RECORDS SUPPLIED Start Marker

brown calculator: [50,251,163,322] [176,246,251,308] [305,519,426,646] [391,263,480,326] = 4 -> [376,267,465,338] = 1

RECORDS SUPPLIED End Marker
RECORDS SUPPLIED Start Marker

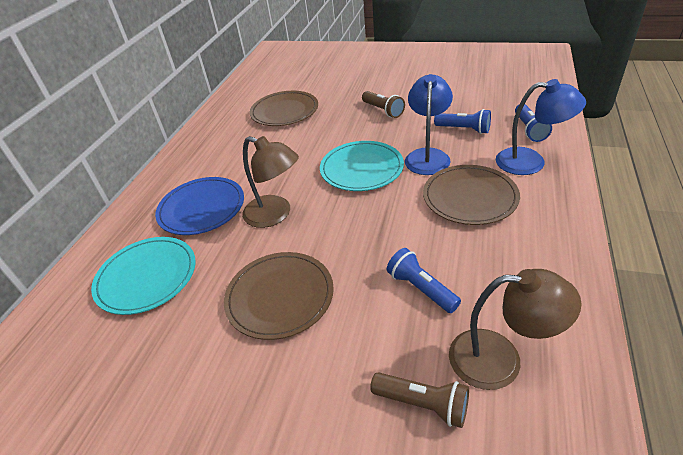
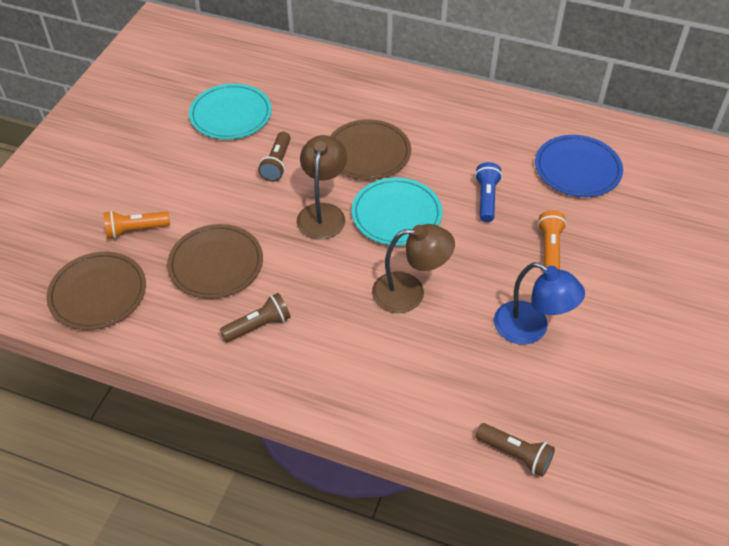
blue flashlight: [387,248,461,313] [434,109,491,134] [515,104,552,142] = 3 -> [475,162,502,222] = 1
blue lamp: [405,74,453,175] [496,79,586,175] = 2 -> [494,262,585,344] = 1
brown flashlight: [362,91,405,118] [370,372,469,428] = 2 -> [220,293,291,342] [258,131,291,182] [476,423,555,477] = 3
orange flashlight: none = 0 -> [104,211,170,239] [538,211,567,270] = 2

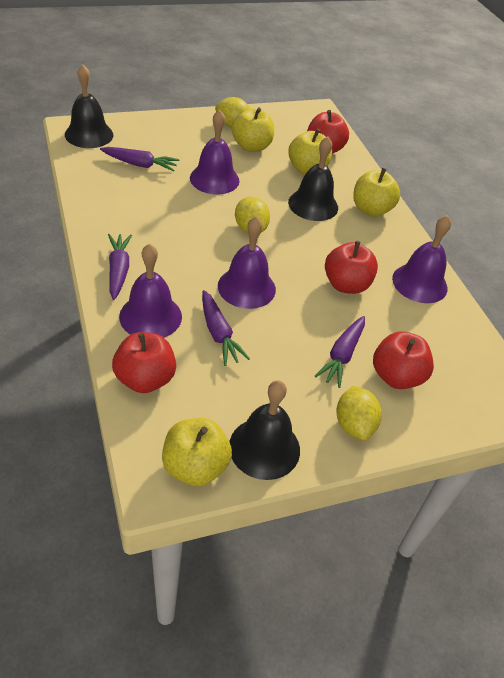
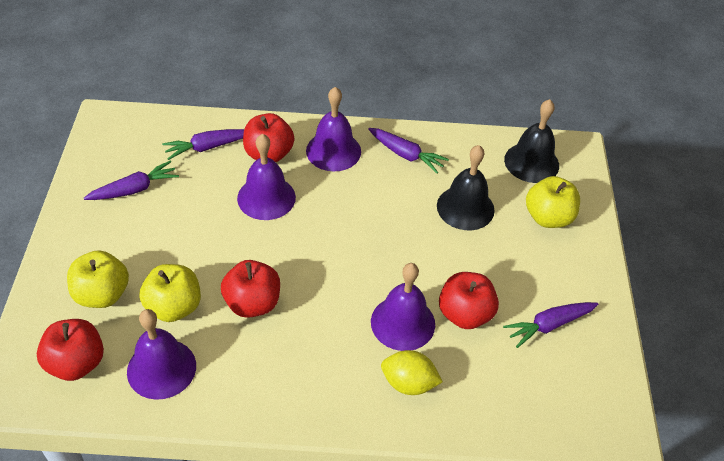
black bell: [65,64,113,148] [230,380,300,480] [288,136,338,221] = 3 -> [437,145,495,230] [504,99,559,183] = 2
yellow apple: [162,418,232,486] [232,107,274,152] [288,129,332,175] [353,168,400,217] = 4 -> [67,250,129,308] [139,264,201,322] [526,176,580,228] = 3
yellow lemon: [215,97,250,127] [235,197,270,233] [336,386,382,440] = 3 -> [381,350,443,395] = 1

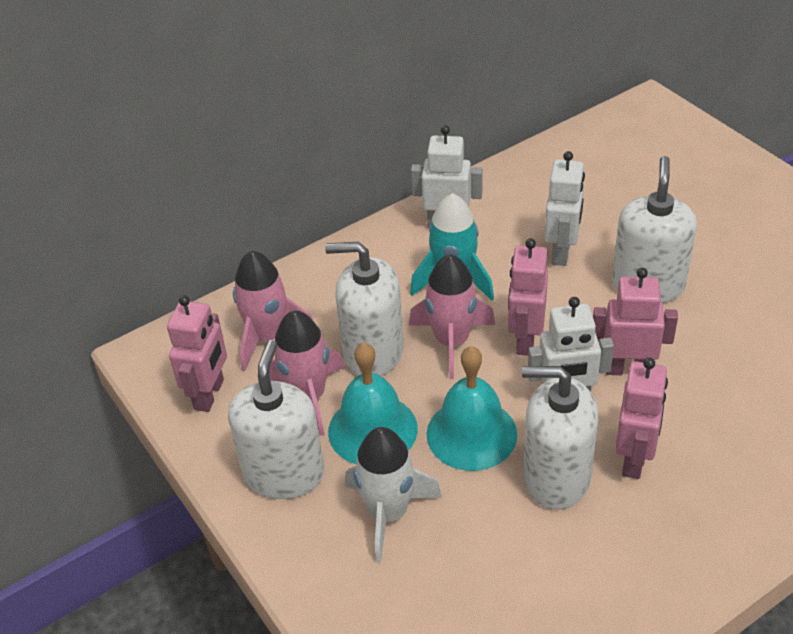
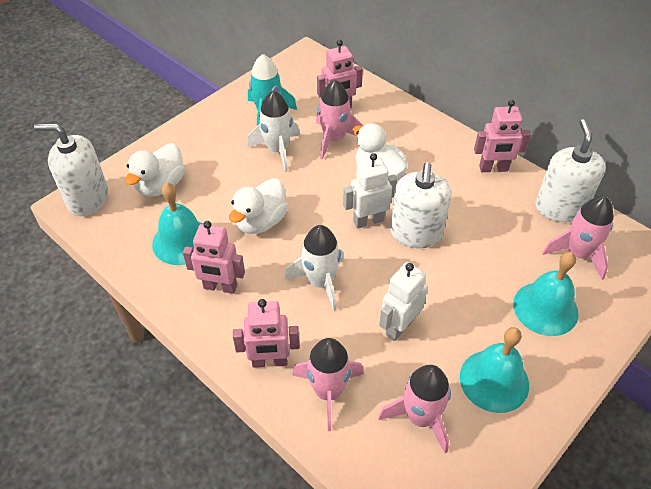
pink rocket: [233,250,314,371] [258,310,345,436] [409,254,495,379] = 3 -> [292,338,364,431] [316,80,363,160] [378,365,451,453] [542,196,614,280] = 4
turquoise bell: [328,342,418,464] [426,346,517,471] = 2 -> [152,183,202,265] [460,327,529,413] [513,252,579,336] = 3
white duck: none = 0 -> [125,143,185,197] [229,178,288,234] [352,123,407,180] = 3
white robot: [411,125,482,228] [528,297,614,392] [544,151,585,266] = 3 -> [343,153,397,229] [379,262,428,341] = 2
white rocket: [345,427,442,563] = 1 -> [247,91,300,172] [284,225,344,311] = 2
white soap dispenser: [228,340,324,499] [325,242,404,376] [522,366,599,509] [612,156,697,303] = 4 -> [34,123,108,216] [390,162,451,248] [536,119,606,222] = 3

RECORDS SUPPLIED End Marker

Wherever the word "white" appears in a line of the data, copy that line.

white duck: none = 0 -> [125,143,185,197] [229,178,288,234] [352,123,407,180] = 3
white robot: [411,125,482,228] [528,297,614,392] [544,151,585,266] = 3 -> [343,153,397,229] [379,262,428,341] = 2
white rocket: [345,427,442,563] = 1 -> [247,91,300,172] [284,225,344,311] = 2
white soap dispenser: [228,340,324,499] [325,242,404,376] [522,366,599,509] [612,156,697,303] = 4 -> [34,123,108,216] [390,162,451,248] [536,119,606,222] = 3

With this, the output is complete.